# Listed records

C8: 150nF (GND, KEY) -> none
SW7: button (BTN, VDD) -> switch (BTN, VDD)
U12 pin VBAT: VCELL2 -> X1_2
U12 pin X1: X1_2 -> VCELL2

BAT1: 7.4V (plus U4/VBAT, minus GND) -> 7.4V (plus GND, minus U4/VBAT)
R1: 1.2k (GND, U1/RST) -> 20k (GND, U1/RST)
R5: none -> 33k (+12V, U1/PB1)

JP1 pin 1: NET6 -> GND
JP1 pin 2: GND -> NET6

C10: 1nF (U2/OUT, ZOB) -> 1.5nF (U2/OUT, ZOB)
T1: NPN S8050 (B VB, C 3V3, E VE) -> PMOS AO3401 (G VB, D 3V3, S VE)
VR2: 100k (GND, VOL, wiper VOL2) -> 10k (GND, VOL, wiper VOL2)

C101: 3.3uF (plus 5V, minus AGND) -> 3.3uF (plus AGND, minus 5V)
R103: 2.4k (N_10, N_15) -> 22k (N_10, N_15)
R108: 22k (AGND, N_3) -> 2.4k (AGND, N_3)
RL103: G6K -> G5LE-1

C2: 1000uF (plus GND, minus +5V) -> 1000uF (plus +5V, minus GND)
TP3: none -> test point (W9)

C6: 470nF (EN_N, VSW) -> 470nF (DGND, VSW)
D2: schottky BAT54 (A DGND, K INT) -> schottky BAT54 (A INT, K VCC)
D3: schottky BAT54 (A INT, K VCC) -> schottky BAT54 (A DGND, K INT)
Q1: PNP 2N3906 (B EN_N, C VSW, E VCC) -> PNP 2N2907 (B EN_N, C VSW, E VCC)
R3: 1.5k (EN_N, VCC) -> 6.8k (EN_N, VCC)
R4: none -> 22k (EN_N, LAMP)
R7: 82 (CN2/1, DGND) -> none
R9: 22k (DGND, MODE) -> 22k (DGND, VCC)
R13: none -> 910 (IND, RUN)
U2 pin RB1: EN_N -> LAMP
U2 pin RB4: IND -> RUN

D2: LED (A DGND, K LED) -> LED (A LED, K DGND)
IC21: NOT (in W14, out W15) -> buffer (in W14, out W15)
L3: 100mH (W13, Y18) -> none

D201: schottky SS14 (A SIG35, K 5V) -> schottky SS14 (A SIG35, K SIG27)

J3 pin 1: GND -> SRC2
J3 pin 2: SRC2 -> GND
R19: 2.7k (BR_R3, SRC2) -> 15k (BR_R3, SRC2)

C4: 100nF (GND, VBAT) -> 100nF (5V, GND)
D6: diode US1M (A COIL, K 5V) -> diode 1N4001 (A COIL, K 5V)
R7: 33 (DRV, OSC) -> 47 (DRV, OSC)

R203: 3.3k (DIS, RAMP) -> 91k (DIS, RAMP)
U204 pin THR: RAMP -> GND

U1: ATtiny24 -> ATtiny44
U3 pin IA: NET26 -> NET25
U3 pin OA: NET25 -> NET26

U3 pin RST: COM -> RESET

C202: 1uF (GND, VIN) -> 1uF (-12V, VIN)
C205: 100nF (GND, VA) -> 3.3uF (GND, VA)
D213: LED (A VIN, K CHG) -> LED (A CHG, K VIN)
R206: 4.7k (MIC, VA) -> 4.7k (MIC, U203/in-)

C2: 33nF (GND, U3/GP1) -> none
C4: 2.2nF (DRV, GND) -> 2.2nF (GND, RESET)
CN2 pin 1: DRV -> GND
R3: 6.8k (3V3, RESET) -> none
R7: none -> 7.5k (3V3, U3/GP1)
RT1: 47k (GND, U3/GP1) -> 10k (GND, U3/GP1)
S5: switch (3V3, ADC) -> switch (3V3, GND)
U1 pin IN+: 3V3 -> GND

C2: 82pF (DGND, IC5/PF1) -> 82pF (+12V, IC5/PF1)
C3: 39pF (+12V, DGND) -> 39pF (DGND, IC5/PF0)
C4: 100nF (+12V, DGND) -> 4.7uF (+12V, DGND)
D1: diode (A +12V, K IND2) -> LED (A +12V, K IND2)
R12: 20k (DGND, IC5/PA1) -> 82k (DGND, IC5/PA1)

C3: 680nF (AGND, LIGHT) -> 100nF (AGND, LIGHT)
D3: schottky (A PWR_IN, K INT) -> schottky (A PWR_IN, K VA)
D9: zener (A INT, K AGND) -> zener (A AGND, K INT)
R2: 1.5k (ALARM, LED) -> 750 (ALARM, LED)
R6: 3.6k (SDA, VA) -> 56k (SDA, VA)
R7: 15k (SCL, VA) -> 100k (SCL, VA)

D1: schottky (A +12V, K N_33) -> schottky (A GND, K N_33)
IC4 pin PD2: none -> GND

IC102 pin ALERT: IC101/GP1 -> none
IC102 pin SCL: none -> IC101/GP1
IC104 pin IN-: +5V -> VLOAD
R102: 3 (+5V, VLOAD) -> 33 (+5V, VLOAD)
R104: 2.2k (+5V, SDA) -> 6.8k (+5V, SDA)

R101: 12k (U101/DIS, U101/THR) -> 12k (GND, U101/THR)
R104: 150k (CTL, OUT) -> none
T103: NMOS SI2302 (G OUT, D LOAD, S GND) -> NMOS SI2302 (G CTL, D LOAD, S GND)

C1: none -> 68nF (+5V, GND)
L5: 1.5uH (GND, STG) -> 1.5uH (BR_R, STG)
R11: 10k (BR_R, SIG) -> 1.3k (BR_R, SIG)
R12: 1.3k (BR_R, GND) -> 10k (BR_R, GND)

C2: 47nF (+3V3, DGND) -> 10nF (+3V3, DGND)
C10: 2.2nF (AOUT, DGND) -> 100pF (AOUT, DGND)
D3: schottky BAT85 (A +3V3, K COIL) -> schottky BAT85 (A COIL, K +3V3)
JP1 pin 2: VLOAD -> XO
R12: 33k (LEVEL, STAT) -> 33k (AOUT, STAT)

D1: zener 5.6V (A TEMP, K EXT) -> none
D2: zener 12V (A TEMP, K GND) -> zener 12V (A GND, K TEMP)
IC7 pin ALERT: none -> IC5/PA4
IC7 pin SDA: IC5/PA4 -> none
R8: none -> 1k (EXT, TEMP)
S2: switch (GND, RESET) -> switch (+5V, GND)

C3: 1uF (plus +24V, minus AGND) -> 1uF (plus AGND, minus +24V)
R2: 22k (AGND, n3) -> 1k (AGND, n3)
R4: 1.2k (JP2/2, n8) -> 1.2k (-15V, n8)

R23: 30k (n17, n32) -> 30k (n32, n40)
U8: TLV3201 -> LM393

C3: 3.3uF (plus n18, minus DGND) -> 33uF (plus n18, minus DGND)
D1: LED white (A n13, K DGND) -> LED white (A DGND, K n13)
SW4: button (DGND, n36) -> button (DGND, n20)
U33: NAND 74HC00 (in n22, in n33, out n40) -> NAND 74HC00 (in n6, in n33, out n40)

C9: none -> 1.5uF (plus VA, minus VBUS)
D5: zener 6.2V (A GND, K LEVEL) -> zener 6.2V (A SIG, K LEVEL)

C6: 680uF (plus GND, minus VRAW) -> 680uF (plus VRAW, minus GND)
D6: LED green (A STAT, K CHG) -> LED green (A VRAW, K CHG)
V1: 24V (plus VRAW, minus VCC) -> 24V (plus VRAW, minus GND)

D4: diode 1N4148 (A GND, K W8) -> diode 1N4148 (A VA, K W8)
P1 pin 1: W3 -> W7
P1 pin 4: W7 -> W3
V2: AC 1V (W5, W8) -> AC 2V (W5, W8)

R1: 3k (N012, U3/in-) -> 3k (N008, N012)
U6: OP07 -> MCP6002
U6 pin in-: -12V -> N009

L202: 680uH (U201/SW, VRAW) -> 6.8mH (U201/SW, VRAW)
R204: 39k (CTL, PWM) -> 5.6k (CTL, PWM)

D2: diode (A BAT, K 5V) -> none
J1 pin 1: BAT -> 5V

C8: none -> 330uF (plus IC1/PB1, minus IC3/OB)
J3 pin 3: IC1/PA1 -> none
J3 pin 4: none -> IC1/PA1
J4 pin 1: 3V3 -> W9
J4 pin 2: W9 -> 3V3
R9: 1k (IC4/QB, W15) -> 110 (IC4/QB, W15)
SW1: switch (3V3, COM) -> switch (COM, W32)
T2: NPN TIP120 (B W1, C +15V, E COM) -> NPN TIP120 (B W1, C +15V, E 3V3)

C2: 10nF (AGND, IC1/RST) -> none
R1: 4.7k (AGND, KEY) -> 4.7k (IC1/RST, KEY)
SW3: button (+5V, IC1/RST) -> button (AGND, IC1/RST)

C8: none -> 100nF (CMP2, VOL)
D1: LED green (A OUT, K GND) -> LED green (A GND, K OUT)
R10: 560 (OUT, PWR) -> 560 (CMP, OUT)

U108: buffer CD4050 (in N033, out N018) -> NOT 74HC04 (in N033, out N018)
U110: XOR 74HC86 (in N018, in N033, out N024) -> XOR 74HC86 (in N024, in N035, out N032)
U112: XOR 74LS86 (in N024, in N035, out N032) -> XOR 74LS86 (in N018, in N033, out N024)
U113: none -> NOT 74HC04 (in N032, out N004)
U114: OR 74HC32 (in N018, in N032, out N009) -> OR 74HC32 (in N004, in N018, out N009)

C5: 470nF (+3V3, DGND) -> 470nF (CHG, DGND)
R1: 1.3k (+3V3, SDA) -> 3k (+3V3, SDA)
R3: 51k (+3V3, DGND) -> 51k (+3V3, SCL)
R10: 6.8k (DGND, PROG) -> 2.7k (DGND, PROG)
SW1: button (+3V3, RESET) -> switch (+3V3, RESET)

# Exercise prompt
Nothing but the lines from the start of the data through the line holding "RL103: G6K -> G5LE-1" should be restated, and each one exactly.

# Response area
C8: 150nF (GND, KEY) -> none
SW7: button (BTN, VDD) -> switch (BTN, VDD)
U12 pin VBAT: VCELL2 -> X1_2
U12 pin X1: X1_2 -> VCELL2

BAT1: 7.4V (plus U4/VBAT, minus GND) -> 7.4V (plus GND, minus U4/VBAT)
R1: 1.2k (GND, U1/RST) -> 20k (GND, U1/RST)
R5: none -> 33k (+12V, U1/PB1)

JP1 pin 1: NET6 -> GND
JP1 pin 2: GND -> NET6

C10: 1nF (U2/OUT, ZOB) -> 1.5nF (U2/OUT, ZOB)
T1: NPN S8050 (B VB, C 3V3, E VE) -> PMOS AO3401 (G VB, D 3V3, S VE)
VR2: 100k (GND, VOL, wiper VOL2) -> 10k (GND, VOL, wiper VOL2)

C101: 3.3uF (plus 5V, minus AGND) -> 3.3uF (plus AGND, minus 5V)
R103: 2.4k (N_10, N_15) -> 22k (N_10, N_15)
R108: 22k (AGND, N_3) -> 2.4k (AGND, N_3)
RL103: G6K -> G5LE-1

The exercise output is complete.